* _Extracted information_:
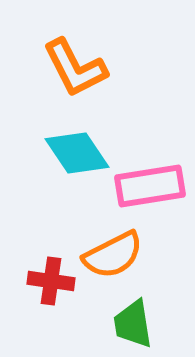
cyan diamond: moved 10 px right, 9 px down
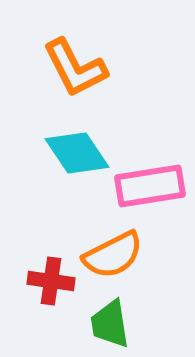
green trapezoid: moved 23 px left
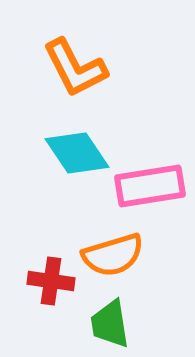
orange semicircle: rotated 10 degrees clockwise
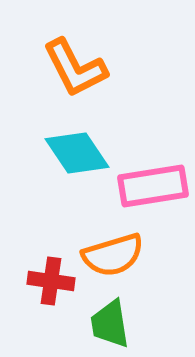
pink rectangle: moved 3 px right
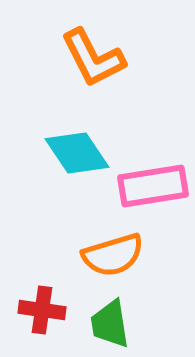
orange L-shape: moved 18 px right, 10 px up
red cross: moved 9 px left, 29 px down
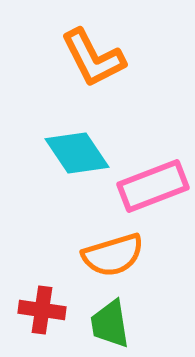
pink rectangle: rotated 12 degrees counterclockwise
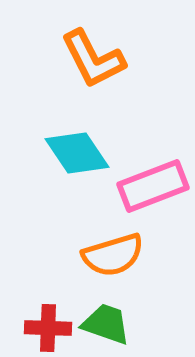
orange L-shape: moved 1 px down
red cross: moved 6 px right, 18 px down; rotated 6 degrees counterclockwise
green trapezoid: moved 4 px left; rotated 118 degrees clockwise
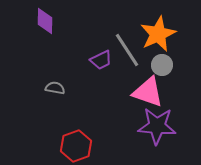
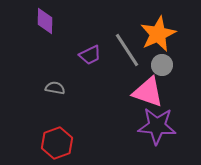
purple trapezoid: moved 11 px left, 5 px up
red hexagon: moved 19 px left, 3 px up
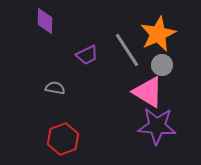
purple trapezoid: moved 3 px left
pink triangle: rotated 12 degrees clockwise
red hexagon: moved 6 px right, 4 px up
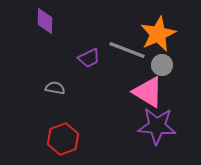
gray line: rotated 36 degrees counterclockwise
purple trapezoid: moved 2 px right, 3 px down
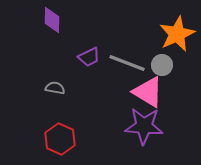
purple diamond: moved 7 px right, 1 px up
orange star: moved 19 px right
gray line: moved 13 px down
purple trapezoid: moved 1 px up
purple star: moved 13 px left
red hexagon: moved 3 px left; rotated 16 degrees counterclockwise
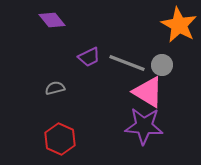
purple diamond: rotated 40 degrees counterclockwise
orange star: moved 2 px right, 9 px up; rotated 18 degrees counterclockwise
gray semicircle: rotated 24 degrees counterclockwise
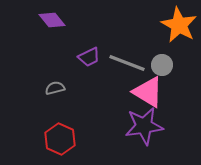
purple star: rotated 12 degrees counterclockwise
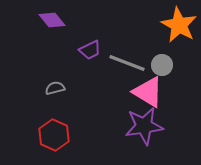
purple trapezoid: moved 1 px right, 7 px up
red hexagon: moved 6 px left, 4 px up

==

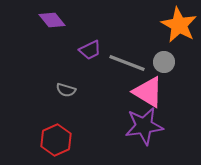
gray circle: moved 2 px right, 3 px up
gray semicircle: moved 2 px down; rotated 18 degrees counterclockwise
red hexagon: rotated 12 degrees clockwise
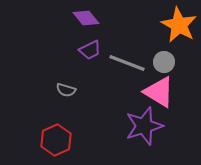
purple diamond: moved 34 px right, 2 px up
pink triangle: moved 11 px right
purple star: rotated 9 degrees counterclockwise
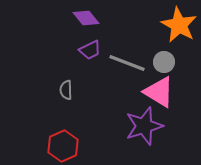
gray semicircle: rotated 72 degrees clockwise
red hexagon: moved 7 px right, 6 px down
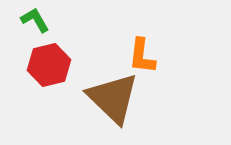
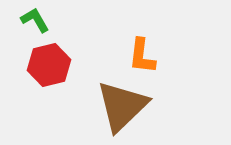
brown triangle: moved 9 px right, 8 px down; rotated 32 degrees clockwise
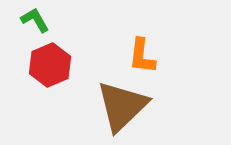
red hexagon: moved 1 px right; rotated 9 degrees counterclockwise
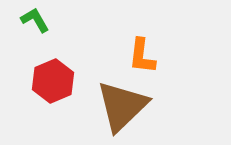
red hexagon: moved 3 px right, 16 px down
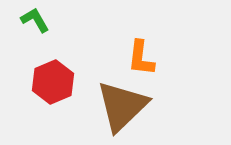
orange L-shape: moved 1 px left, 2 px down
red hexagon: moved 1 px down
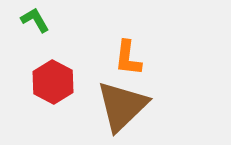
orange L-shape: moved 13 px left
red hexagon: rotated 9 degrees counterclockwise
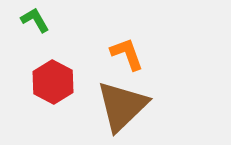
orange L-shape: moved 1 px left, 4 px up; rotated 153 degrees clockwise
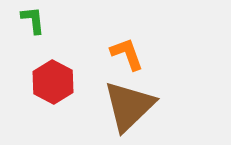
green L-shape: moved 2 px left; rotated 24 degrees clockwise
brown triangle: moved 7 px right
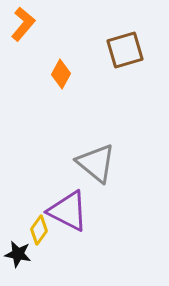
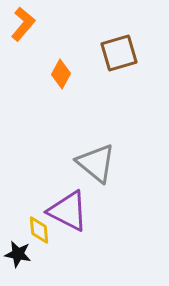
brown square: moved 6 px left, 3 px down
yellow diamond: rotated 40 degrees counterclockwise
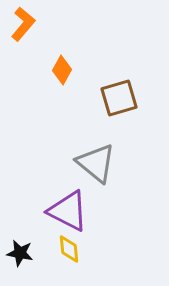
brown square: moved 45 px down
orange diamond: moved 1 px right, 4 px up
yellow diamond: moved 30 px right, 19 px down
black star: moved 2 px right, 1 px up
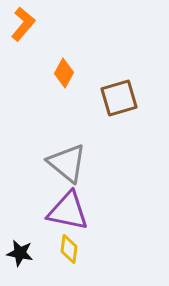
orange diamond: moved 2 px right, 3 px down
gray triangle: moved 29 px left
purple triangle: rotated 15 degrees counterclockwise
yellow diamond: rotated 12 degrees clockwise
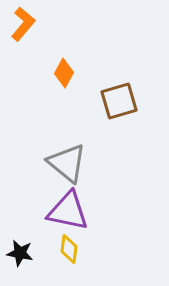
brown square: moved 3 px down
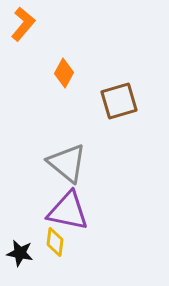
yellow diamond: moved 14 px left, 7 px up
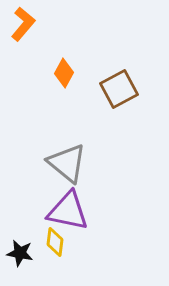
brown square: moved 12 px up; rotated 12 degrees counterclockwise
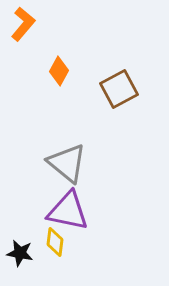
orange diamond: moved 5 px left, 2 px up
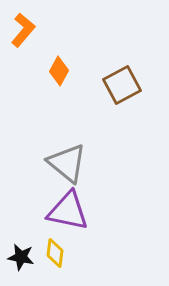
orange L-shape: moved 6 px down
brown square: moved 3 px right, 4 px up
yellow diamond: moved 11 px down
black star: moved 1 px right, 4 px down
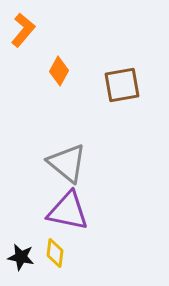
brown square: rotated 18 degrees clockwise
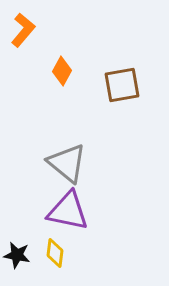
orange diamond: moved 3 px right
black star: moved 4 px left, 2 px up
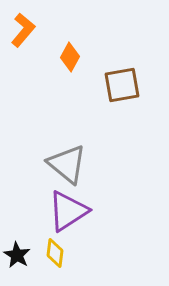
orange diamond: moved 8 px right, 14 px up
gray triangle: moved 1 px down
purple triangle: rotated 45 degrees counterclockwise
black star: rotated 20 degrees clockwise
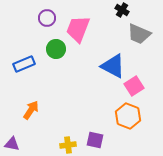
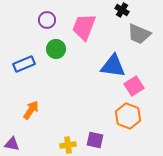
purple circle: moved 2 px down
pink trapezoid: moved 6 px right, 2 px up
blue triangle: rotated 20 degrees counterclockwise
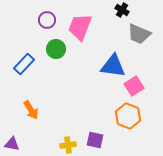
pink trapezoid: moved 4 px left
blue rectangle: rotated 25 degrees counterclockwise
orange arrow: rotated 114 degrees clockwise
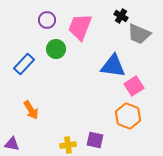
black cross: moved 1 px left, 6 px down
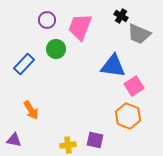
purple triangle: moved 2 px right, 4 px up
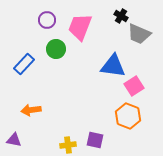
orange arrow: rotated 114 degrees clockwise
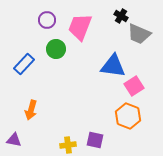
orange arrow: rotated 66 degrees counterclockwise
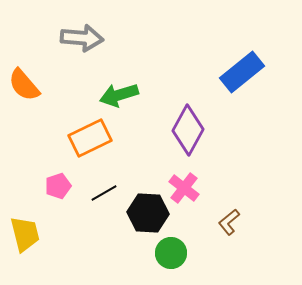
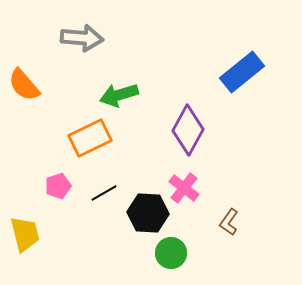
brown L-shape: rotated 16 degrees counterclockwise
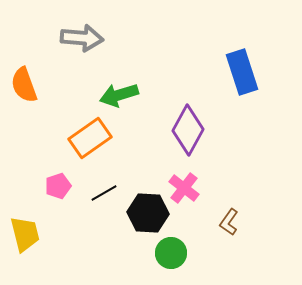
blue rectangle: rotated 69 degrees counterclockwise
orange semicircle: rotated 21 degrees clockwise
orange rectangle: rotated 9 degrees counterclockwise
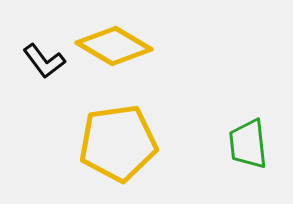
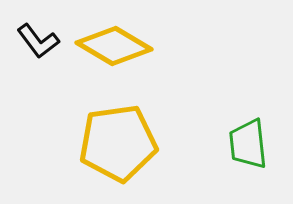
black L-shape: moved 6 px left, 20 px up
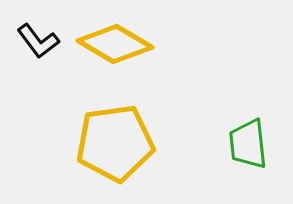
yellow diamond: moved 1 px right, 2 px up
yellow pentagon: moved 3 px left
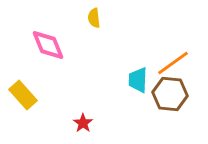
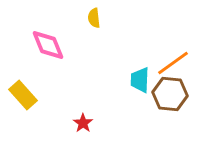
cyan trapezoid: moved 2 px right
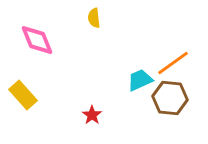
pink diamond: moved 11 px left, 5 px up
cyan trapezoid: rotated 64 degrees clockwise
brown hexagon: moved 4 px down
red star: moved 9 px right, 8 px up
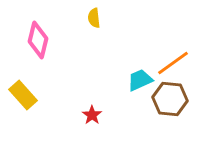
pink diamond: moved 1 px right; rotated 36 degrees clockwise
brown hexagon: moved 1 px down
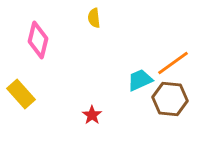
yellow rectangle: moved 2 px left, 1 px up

...

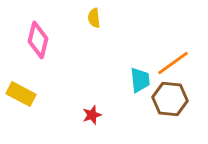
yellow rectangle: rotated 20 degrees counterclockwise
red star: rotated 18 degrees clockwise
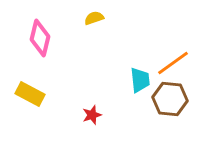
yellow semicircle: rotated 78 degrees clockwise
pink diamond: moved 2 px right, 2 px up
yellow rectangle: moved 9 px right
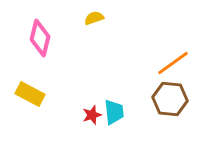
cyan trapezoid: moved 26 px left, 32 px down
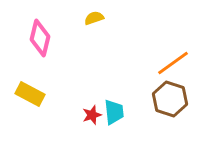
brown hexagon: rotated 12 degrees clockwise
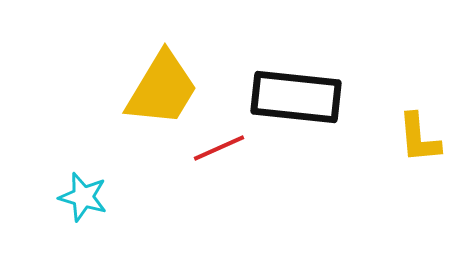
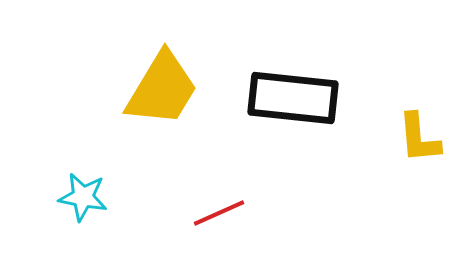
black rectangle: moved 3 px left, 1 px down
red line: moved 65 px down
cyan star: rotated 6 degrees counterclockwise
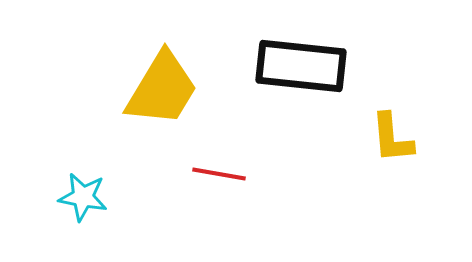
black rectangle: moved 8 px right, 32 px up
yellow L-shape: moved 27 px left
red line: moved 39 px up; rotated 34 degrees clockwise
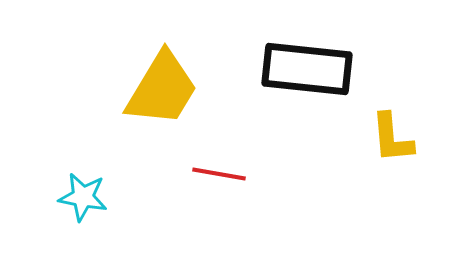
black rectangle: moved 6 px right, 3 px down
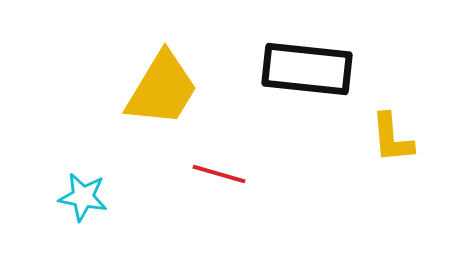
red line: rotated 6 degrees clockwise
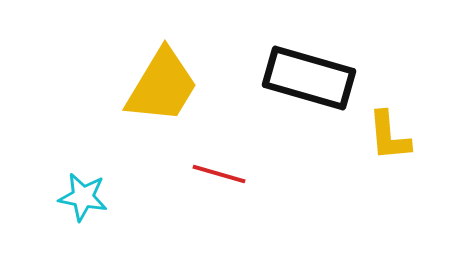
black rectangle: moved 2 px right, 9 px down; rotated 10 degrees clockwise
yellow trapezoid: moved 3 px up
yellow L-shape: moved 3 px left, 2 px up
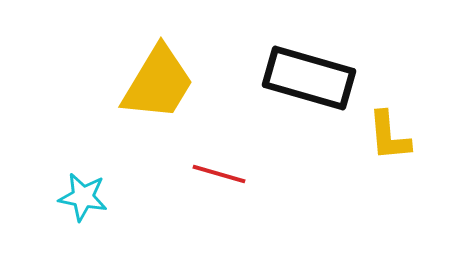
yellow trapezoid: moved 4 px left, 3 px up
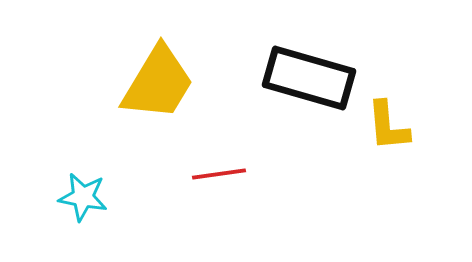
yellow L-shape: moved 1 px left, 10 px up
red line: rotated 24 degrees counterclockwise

* _What you are asked to do_: Count the lines in the material above that contain the string "cross", and give only the number.

* _Solution to this task_: 3